• Your instructions: Search the entries for the word "rotated" and pull out each line that has it.

• Available data:
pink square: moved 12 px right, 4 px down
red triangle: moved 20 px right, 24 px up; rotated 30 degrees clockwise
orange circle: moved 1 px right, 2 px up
--
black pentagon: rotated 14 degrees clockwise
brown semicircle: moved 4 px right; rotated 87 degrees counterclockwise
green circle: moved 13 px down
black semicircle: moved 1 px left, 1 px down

• Solution for this problem:
red triangle: moved 20 px right, 24 px up; rotated 30 degrees clockwise
black pentagon: rotated 14 degrees clockwise
brown semicircle: moved 4 px right; rotated 87 degrees counterclockwise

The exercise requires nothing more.